**Your task:** Below are the records; count the lines that include the string "railway" and give only that number.

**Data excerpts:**

=====

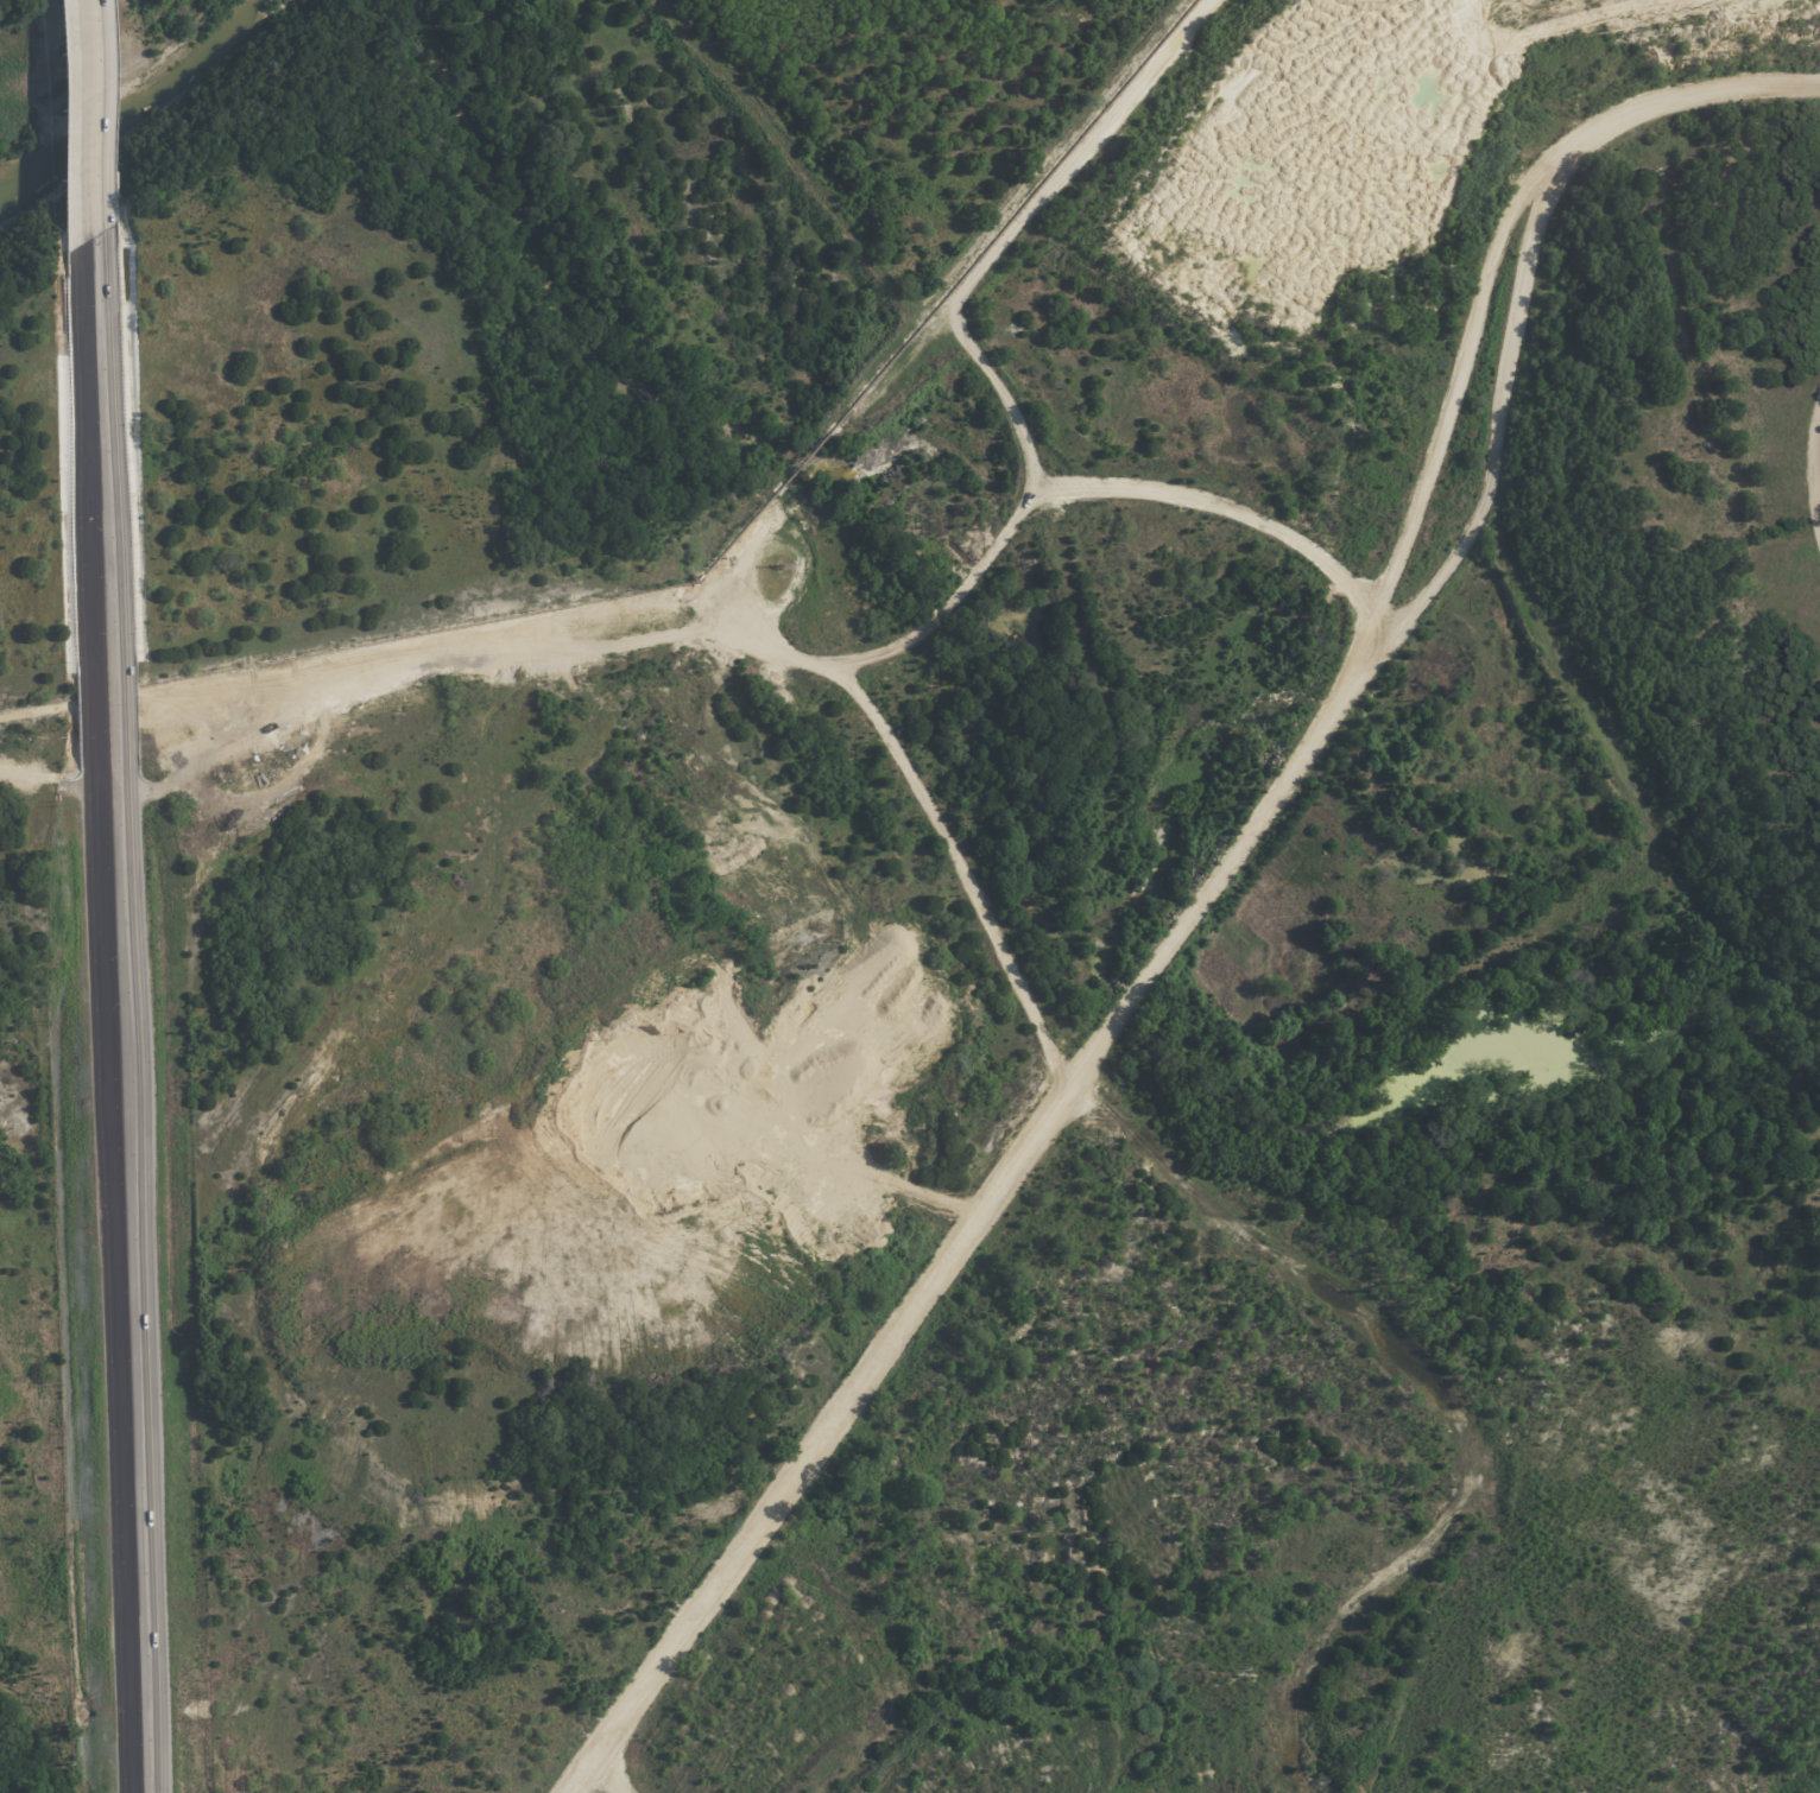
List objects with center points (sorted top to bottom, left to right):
road: (87, 118)
road: (1445, 380)
road: (97, 393)
road: (1814, 468)
road: (109, 764)
road: (1204, 889)
road: (125, 1234)
road: (138, 1641)

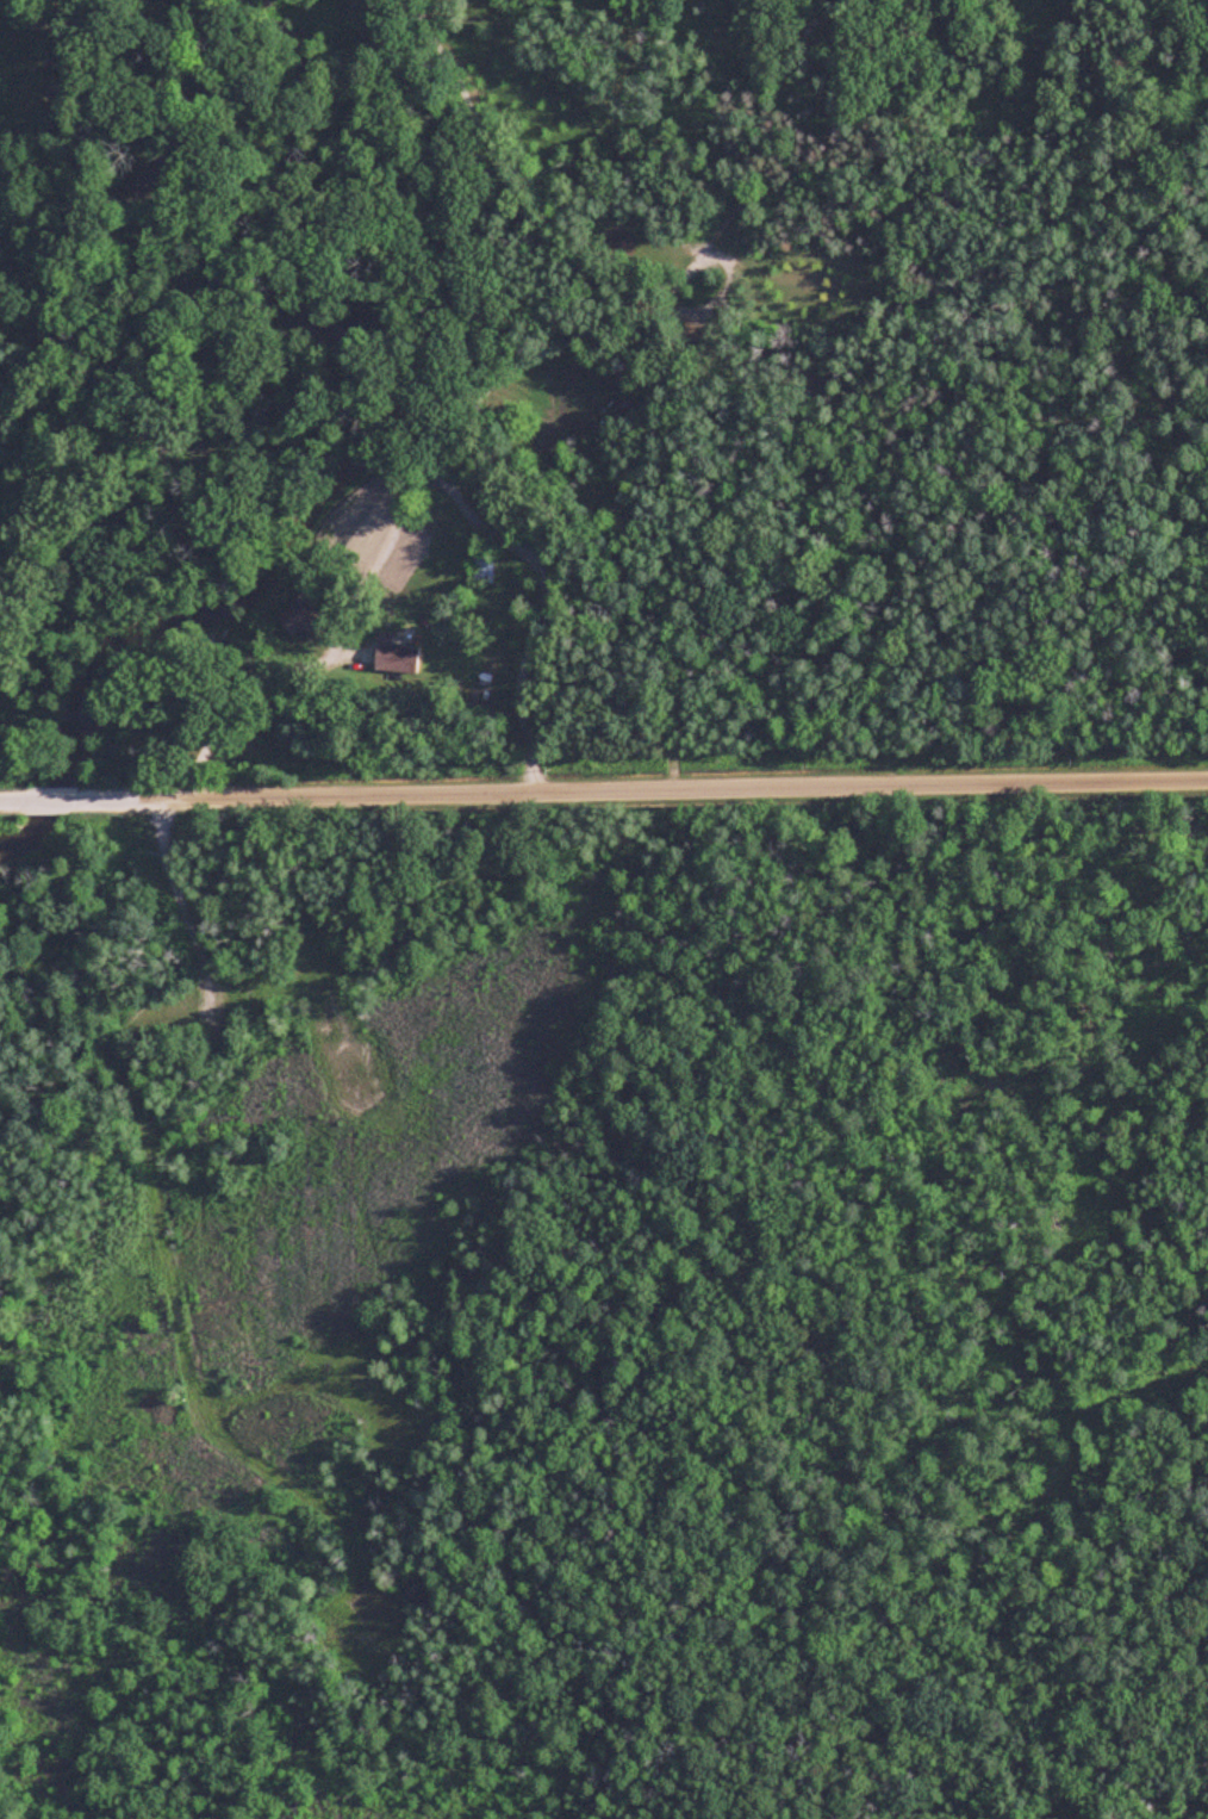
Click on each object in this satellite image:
road: (407, 500)
building: (395, 656)
road: (603, 789)

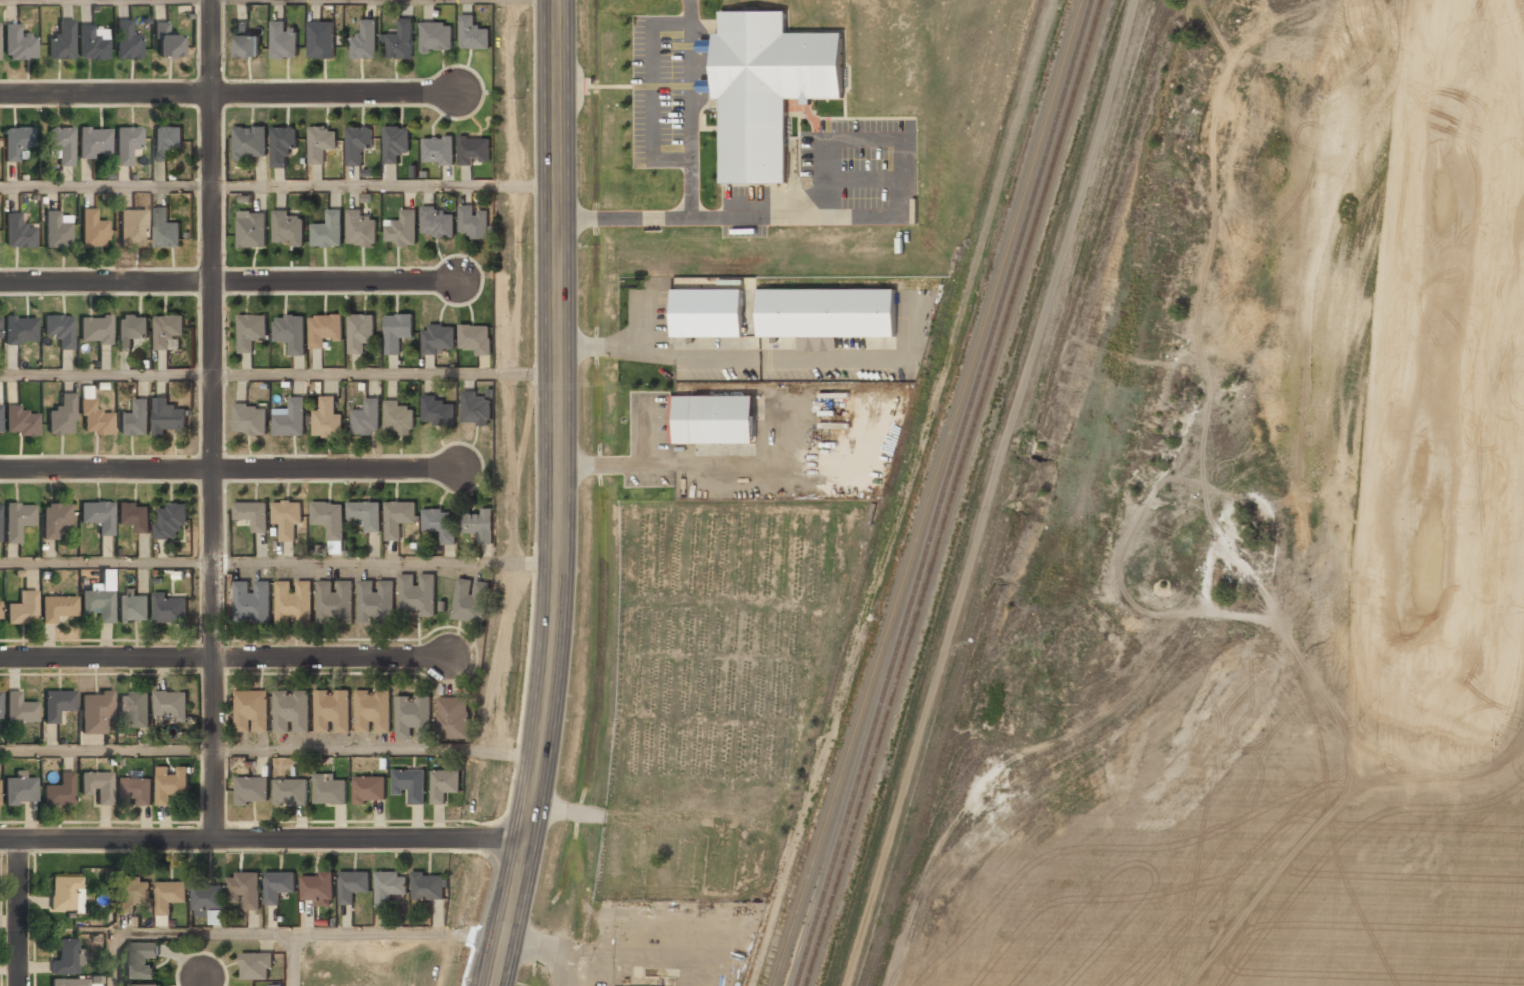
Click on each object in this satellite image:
building: (473, 33)
building: (436, 36)
building: (321, 40)
building: (126, 41)
building: (283, 41)
building: (365, 41)
building: (400, 41)
building: (61, 42)
building: (165, 42)
building: (246, 42)
building: (92, 43)
building: (18, 44)
building: (706, 45)
building: (706, 85)
building: (768, 88)
road: (228, 93)
building: (166, 142)
building: (250, 142)
building: (396, 142)
building: (16, 143)
building: (320, 143)
building: (357, 143)
building: (62, 144)
building: (95, 144)
building: (126, 145)
building: (283, 145)
building: (438, 150)
building: (474, 150)
road: (384, 184)
road: (106, 185)
building: (472, 222)
building: (436, 223)
building: (132, 228)
building: (287, 228)
building: (360, 228)
building: (251, 229)
building: (402, 229)
building: (93, 230)
building: (166, 230)
building: (328, 230)
building: (56, 231)
building: (18, 233)
road: (229, 281)
building: (708, 312)
building: (827, 313)
building: (167, 329)
building: (324, 329)
building: (0, 330)
building: (20, 330)
building: (60, 330)
building: (95, 330)
building: (131, 330)
building: (397, 331)
building: (252, 332)
building: (291, 332)
building: (360, 332)
building: (475, 338)
building: (430, 342)
road: (278, 373)
building: (476, 408)
building: (438, 411)
building: (61, 416)
building: (169, 417)
building: (367, 417)
building: (398, 417)
building: (94, 419)
building: (136, 419)
building: (251, 419)
building: (292, 419)
building: (327, 419)
building: (712, 419)
road: (212, 420)
building: (0, 421)
building: (21, 422)
road: (228, 469)
railway: (945, 492)
railway: (932, 493)
railway: (955, 493)
road: (557, 495)
building: (253, 514)
building: (366, 514)
building: (97, 516)
building: (134, 516)
building: (287, 518)
building: (398, 518)
building: (55, 519)
building: (329, 519)
building: (171, 520)
building: (17, 521)
building: (440, 524)
building: (478, 524)
building: (0, 529)
road: (278, 563)
building: (418, 594)
building: (471, 600)
building: (253, 601)
building: (295, 601)
building: (377, 601)
building: (335, 602)
building: (97, 605)
building: (57, 608)
building: (133, 608)
building: (22, 609)
building: (170, 609)
building: (0, 615)
road: (223, 657)
building: (57, 705)
building: (171, 705)
building: (0, 706)
building: (22, 708)
building: (134, 710)
building: (252, 711)
building: (333, 711)
building: (292, 712)
building: (372, 712)
building: (94, 713)
building: (414, 716)
building: (454, 718)
road: (269, 747)
building: (171, 784)
building: (410, 784)
building: (444, 784)
building: (97, 786)
building: (136, 789)
building: (329, 789)
building: (369, 789)
building: (252, 790)
building: (19, 791)
building: (60, 791)
building: (290, 792)
road: (262, 840)
building: (279, 885)
building: (353, 885)
building: (318, 887)
building: (389, 887)
building: (428, 887)
building: (245, 889)
building: (65, 894)
building: (133, 894)
building: (168, 896)
building: (208, 898)
road: (18, 913)
building: (217, 918)
road: (282, 933)
building: (65, 958)
road: (293, 959)
building: (141, 960)
building: (257, 967)
road: (486, 970)
building: (70, 983)
road: (202, 983)
building: (144, 985)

=====

**Answer box:** 3